§ **YOUR TASK**: Each line of the records that includes "diode" should be found and copied.

** Opening SOURCE DATA block **

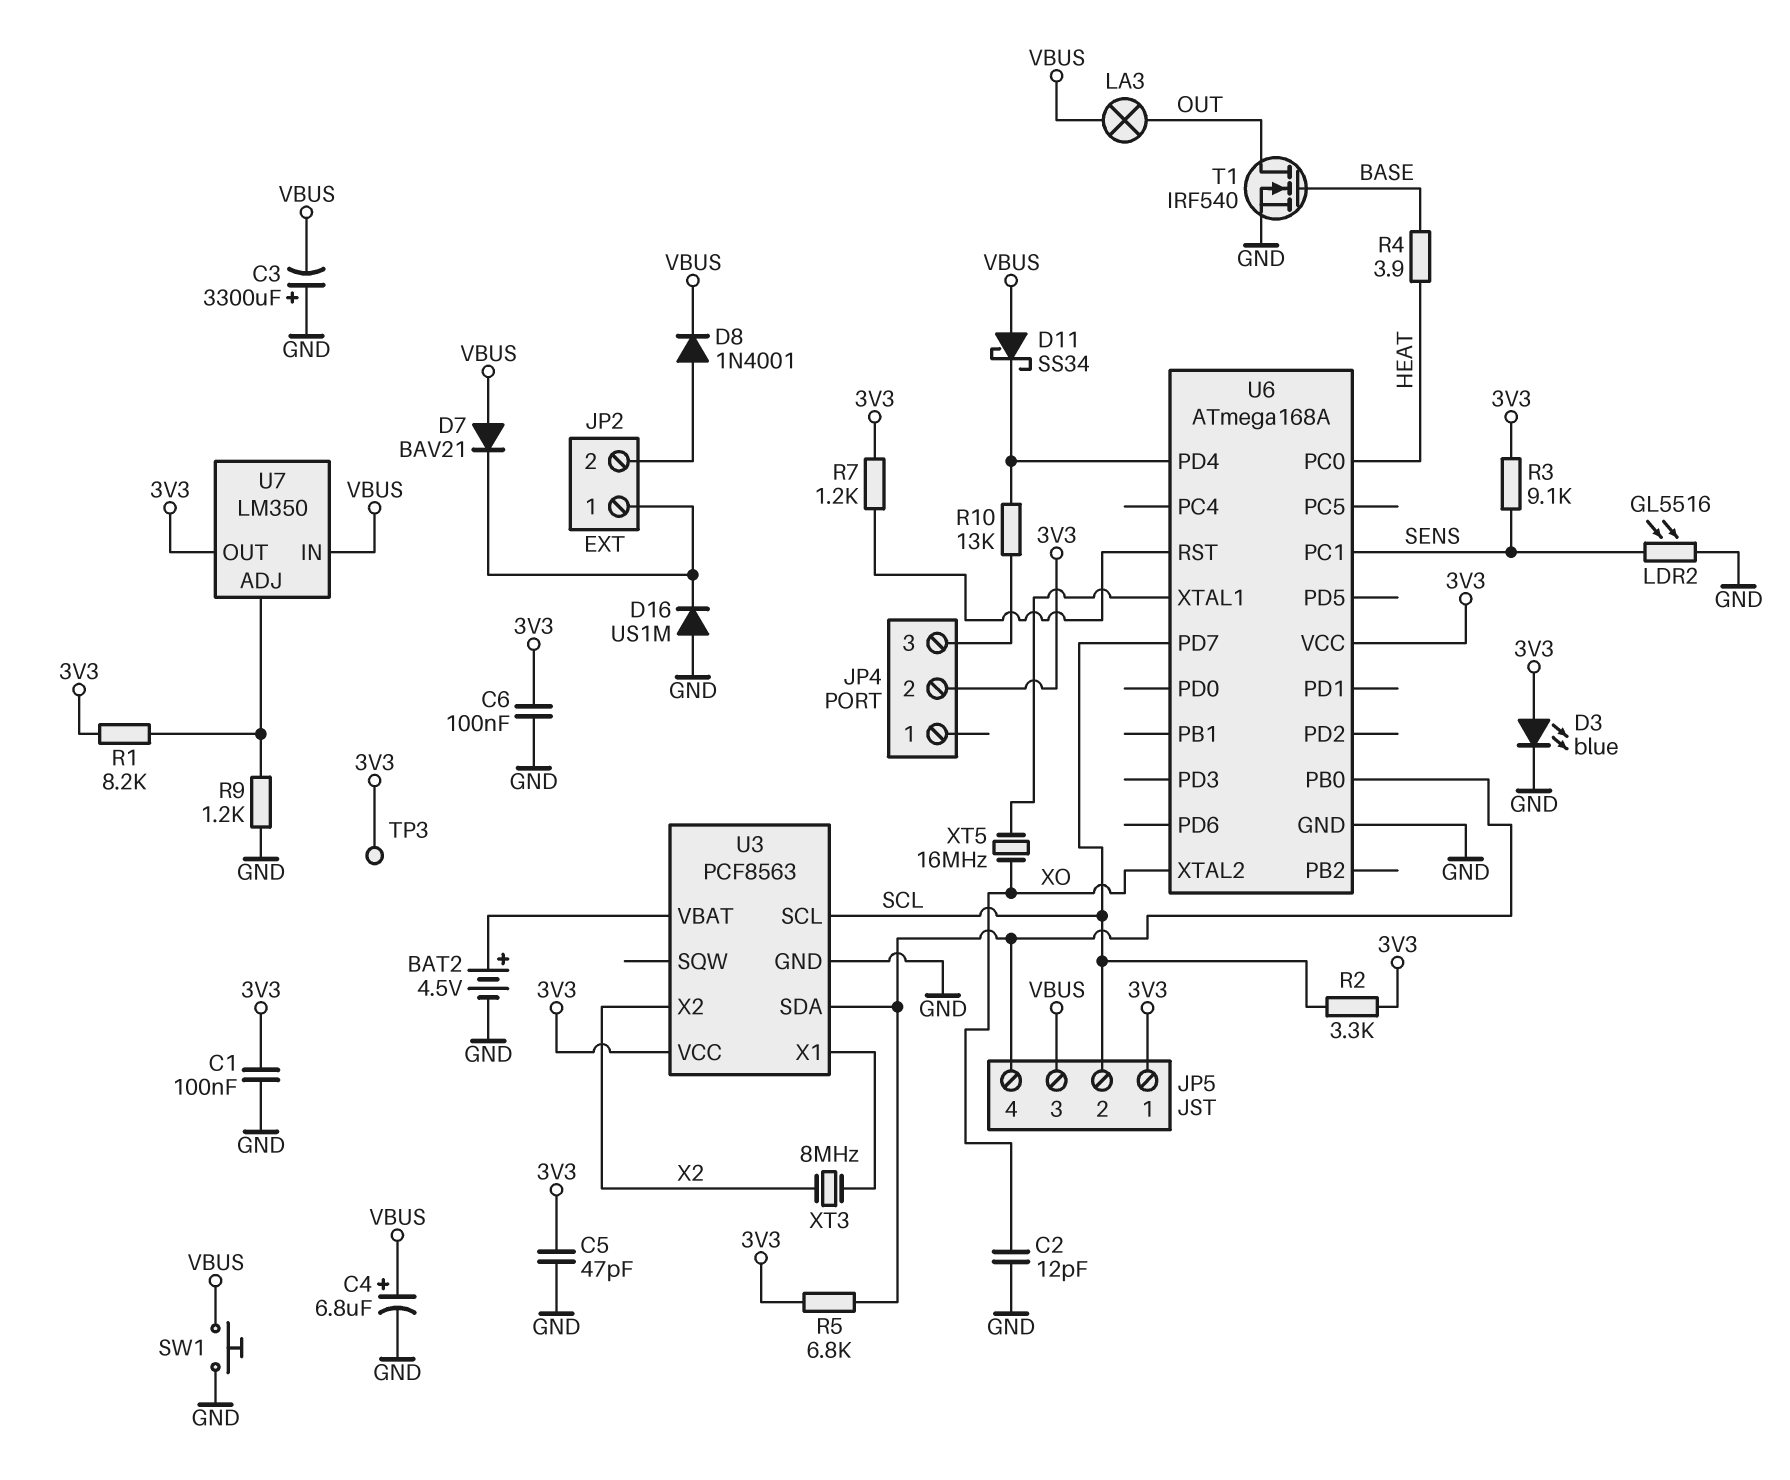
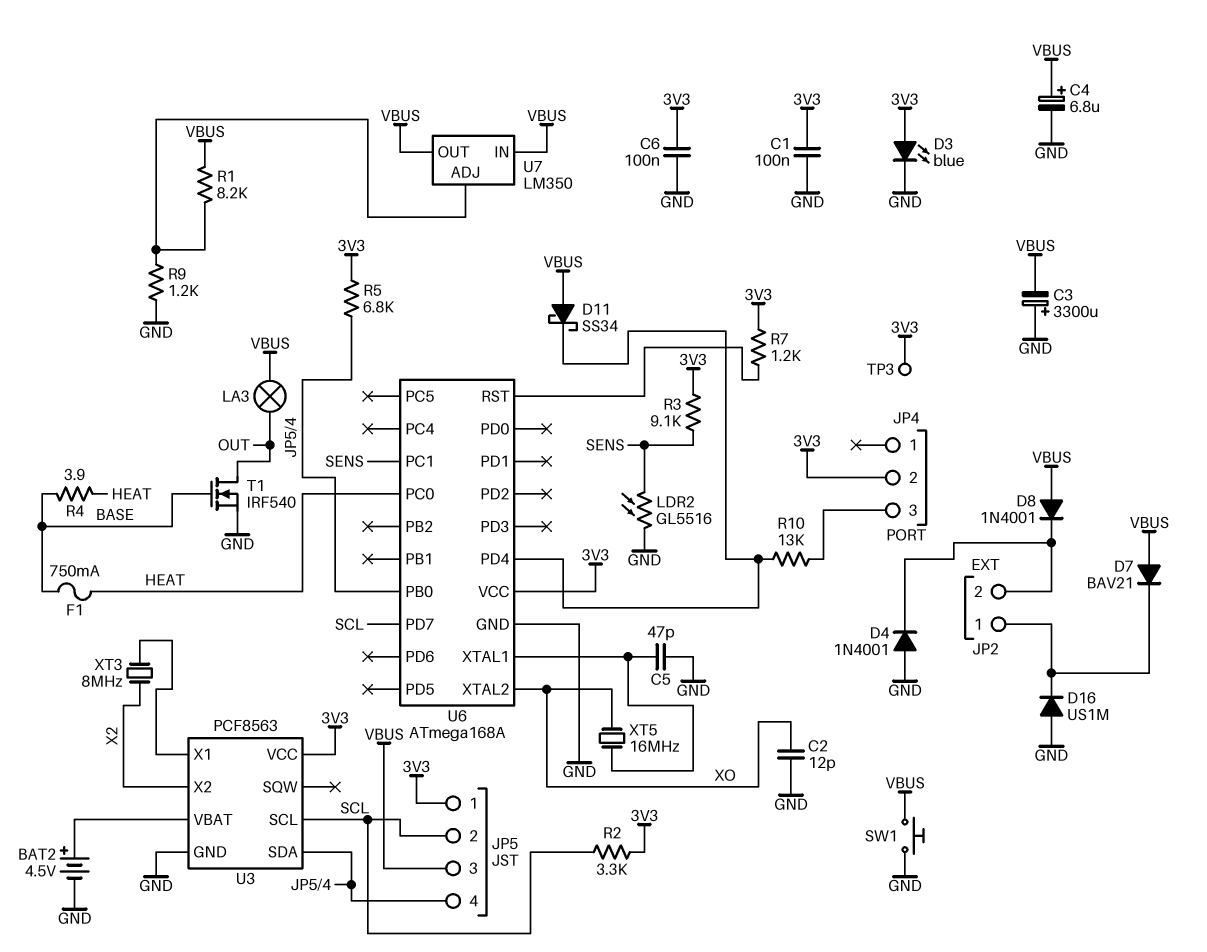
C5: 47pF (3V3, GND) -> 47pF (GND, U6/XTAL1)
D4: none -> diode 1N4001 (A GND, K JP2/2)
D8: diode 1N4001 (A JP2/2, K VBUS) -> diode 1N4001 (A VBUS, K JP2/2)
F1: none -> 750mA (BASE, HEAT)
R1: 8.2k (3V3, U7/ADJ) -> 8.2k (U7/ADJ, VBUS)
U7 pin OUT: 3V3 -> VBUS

** Closing SOURCE DATA block **

§ **RESPONSE TO THE EXERCISE**:
D4: none -> diode 1N4001 (A GND, K JP2/2)
D8: diode 1N4001 (A JP2/2, K VBUS) -> diode 1N4001 (A VBUS, K JP2/2)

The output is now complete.